Source records
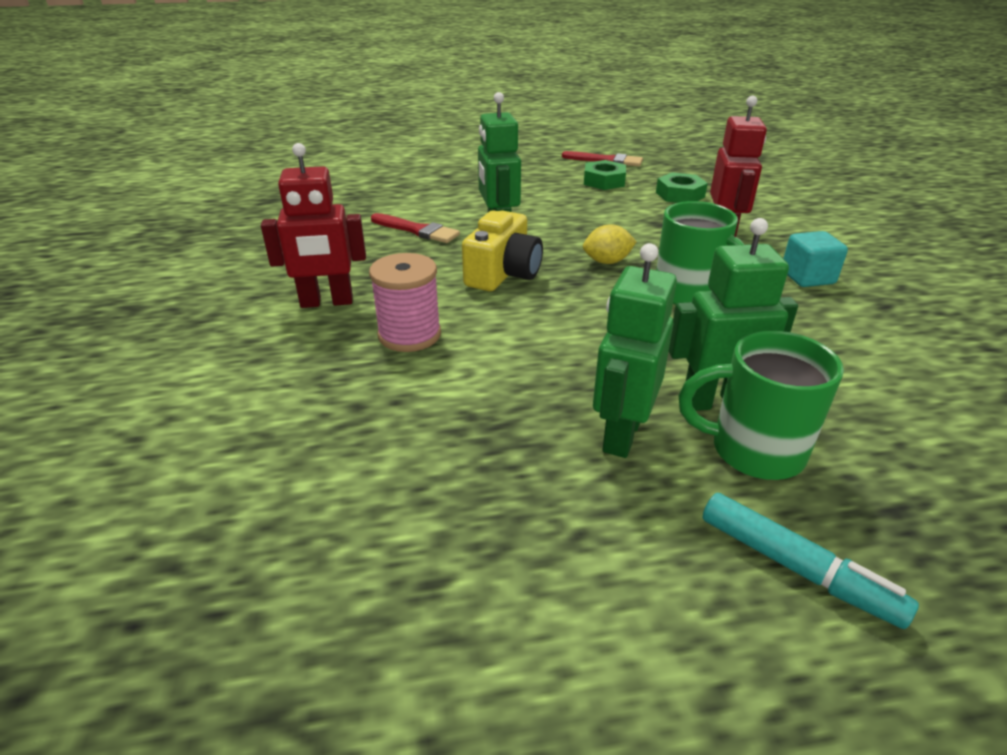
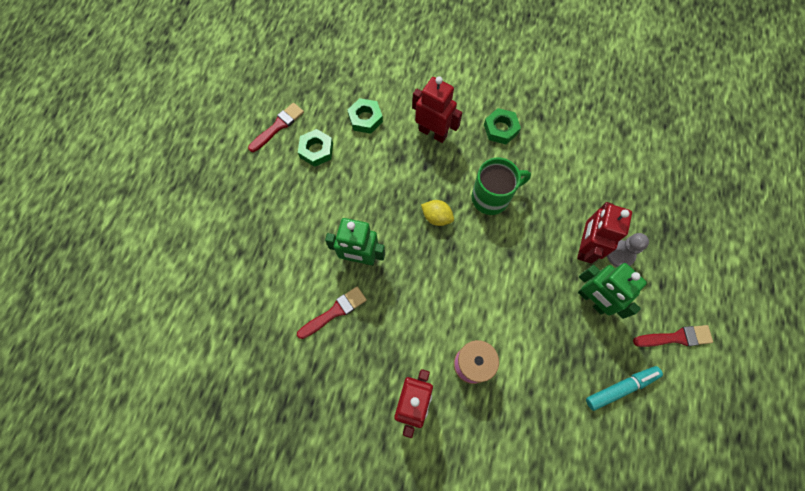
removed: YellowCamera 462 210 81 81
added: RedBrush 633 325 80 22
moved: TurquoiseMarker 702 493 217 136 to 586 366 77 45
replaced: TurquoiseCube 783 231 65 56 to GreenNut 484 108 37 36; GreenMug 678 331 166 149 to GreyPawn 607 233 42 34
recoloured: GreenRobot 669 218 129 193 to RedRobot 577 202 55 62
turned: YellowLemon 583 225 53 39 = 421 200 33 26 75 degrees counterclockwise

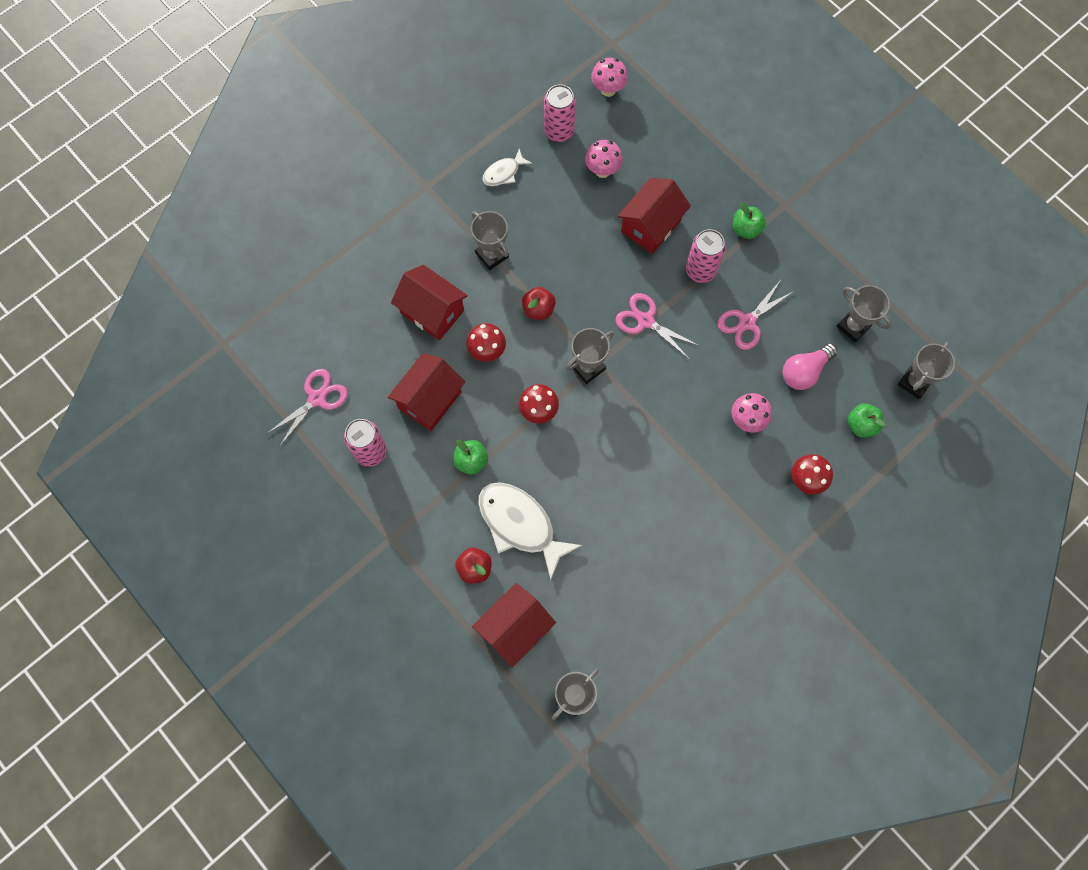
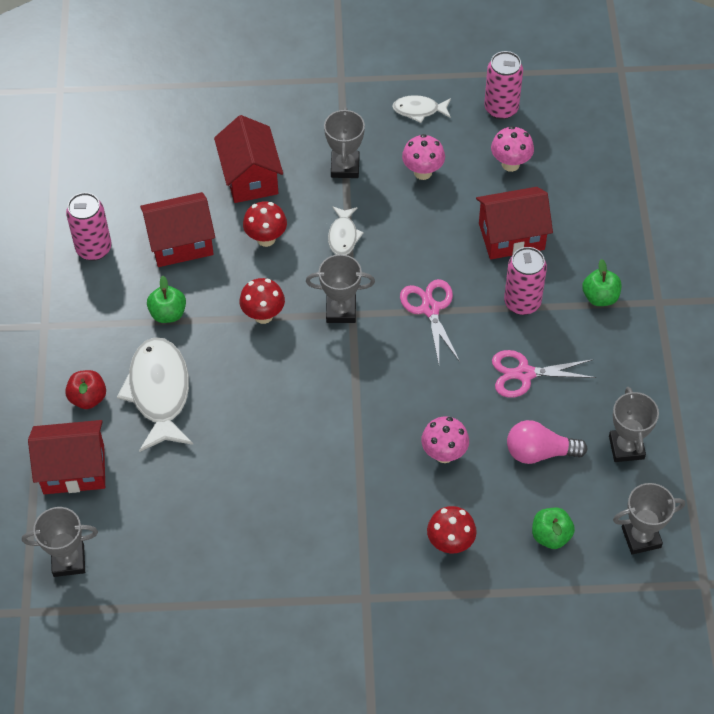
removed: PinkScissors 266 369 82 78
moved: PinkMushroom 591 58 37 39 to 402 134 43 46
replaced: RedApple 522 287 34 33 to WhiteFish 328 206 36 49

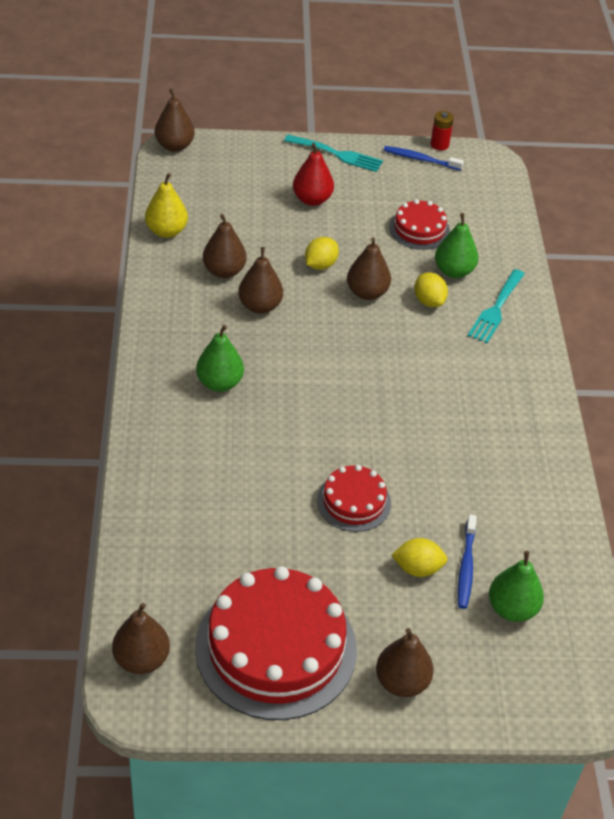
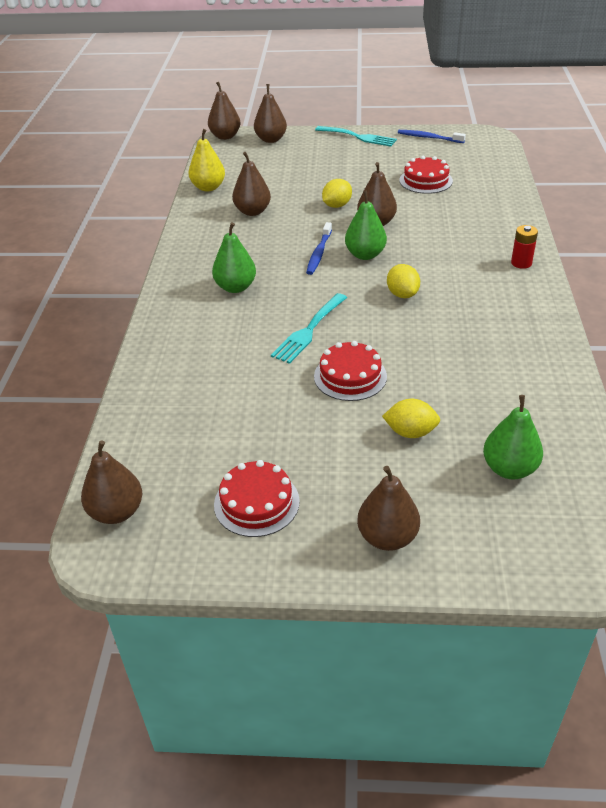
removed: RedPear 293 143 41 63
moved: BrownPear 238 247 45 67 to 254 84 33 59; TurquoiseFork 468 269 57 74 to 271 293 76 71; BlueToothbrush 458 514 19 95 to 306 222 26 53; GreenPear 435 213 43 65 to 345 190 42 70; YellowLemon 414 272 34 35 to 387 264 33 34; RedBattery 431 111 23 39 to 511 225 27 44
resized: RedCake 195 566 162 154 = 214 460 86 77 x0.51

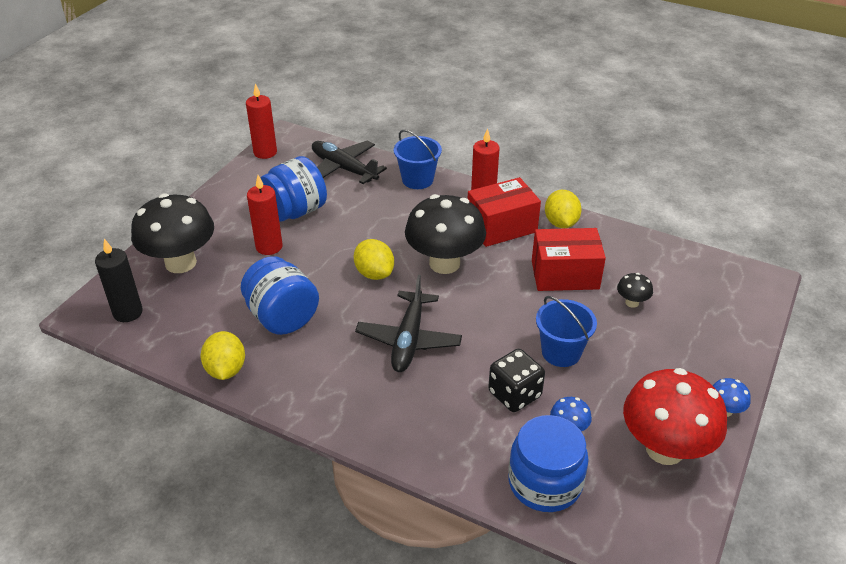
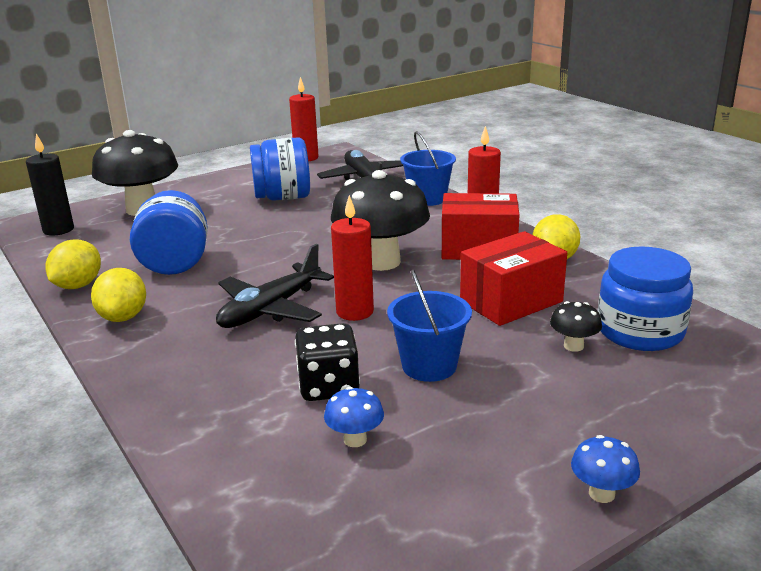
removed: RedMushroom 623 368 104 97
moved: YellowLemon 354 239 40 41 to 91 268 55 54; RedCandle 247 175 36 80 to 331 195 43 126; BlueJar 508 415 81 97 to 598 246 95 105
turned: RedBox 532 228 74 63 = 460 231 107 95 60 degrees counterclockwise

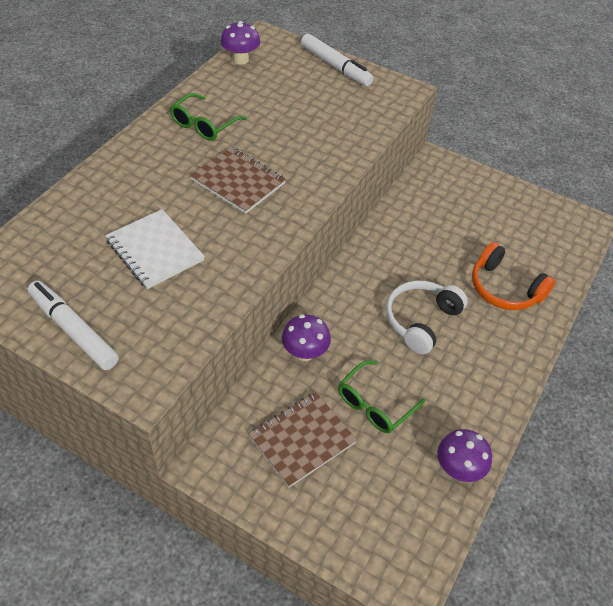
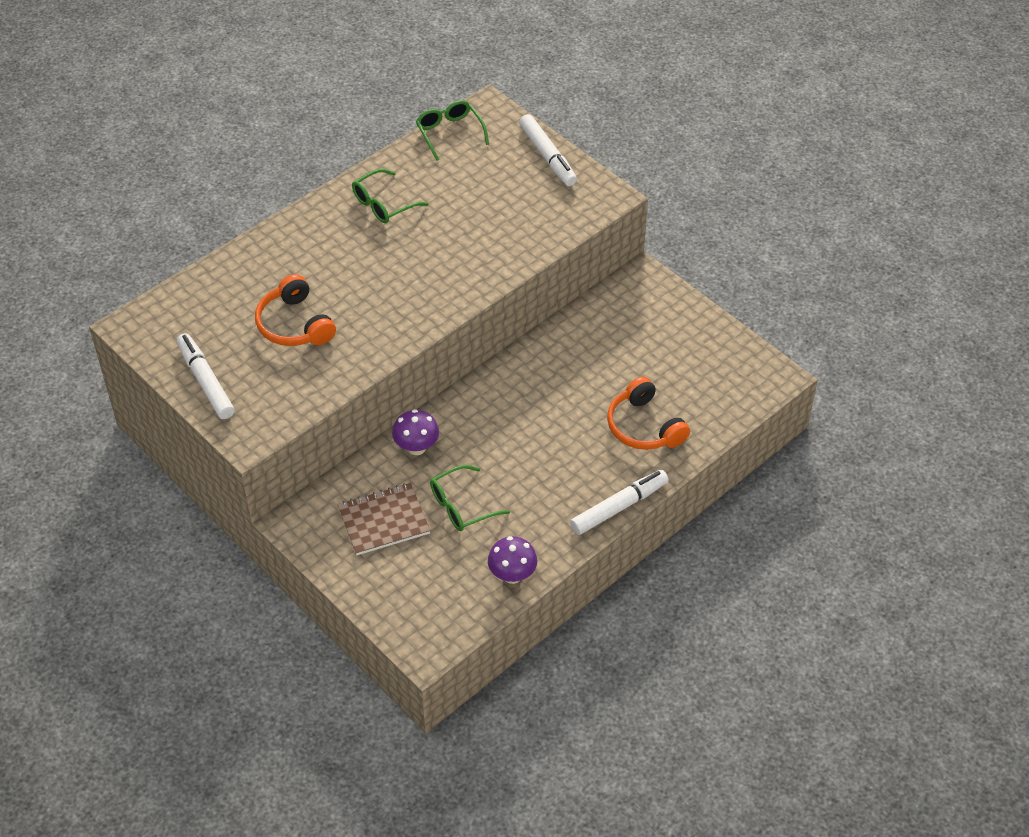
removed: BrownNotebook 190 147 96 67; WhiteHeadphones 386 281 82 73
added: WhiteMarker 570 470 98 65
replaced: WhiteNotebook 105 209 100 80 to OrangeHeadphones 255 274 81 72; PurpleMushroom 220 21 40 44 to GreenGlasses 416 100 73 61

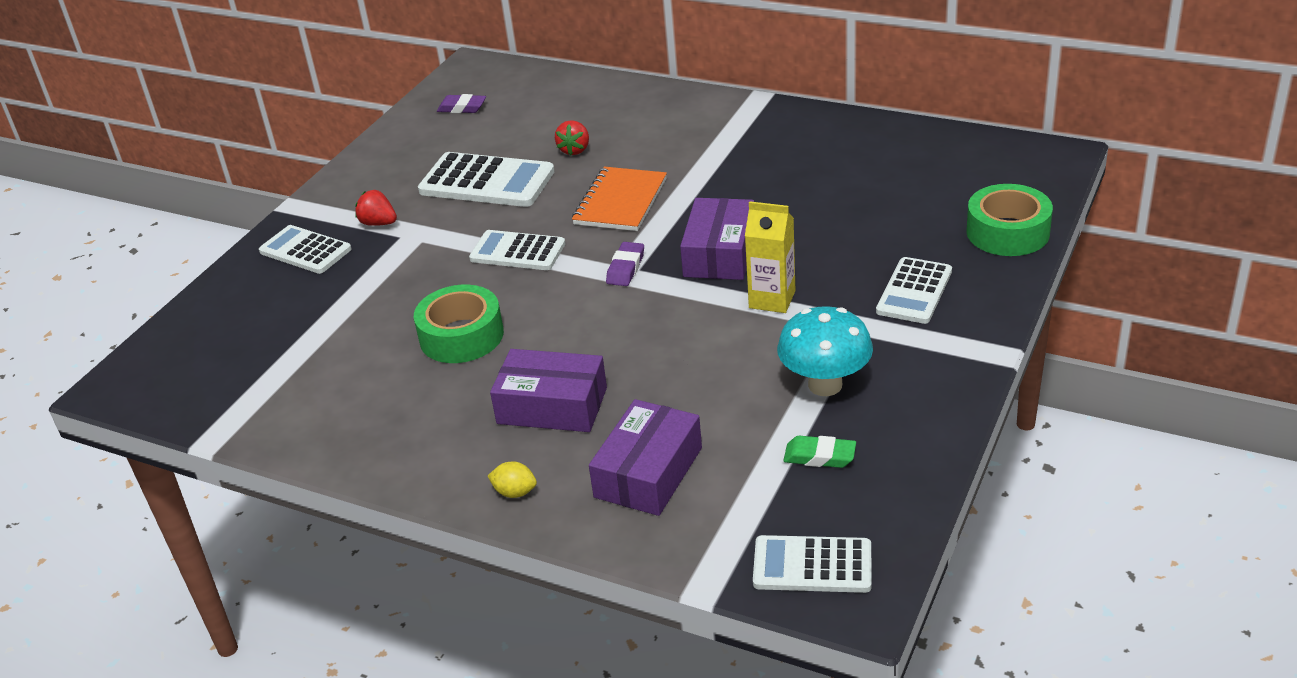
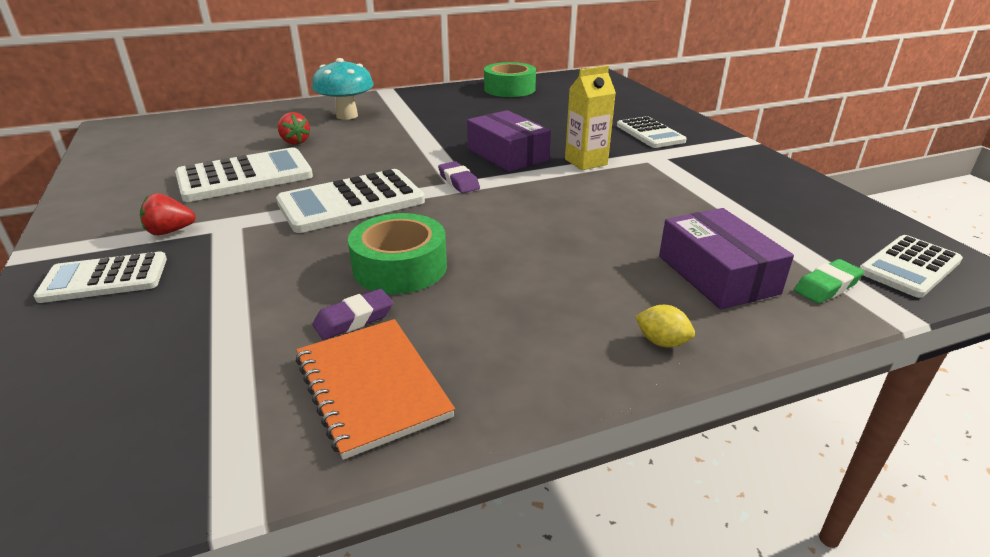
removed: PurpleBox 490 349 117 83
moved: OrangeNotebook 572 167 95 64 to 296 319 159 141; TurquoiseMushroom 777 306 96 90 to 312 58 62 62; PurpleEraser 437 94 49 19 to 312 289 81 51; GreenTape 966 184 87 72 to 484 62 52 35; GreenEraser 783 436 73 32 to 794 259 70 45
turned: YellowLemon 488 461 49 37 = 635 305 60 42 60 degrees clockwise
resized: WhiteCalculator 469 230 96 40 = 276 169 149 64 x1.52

Action item:
The records above need to be restated word for word, with the pictures left out.

Answer to the exercise:
removed: YellowCamera 462 210 81 81
added: RedBrush 633 325 80 22
moved: TurquoiseMarker 702 493 217 136 to 586 366 77 45
replaced: TurquoiseCube 783 231 65 56 to GreenNut 484 108 37 36; GreenMug 678 331 166 149 to GreyPawn 607 233 42 34
recoloured: GreenRobot 669 218 129 193 to RedRobot 577 202 55 62
turned: YellowLemon 583 225 53 39 = 421 200 33 26 75 degrees counterclockwise

removed: PinkScissors 266 369 82 78
moved: PinkMushroom 591 58 37 39 to 402 134 43 46
replaced: RedApple 522 287 34 33 to WhiteFish 328 206 36 49

removed: RedPear 293 143 41 63
moved: BrownPear 238 247 45 67 to 254 84 33 59; TurquoiseFork 468 269 57 74 to 271 293 76 71; BlueToothbrush 458 514 19 95 to 306 222 26 53; GreenPear 435 213 43 65 to 345 190 42 70; YellowLemon 414 272 34 35 to 387 264 33 34; RedBattery 431 111 23 39 to 511 225 27 44
resized: RedCake 195 566 162 154 = 214 460 86 77 x0.51

removed: RedMushroom 623 368 104 97
moved: YellowLemon 354 239 40 41 to 91 268 55 54; RedCandle 247 175 36 80 to 331 195 43 126; BlueJar 508 415 81 97 to 598 246 95 105
turned: RedBox 532 228 74 63 = 460 231 107 95 60 degrees counterclockwise

removed: BrownNotebook 190 147 96 67; WhiteHeadphones 386 281 82 73
added: WhiteMarker 570 470 98 65
replaced: WhiteNotebook 105 209 100 80 to OrangeHeadphones 255 274 81 72; PurpleMushroom 220 21 40 44 to GreenGlasses 416 100 73 61

removed: PurpleBox 490 349 117 83
moved: OrangeNotebook 572 167 95 64 to 296 319 159 141; TurquoiseMushroom 777 306 96 90 to 312 58 62 62; PurpleEraser 437 94 49 19 to 312 289 81 51; GreenTape 966 184 87 72 to 484 62 52 35; GreenEraser 783 436 73 32 to 794 259 70 45
turned: YellowLemon 488 461 49 37 = 635 305 60 42 60 degrees clockwise
resized: WhiteCalculator 469 230 96 40 = 276 169 149 64 x1.52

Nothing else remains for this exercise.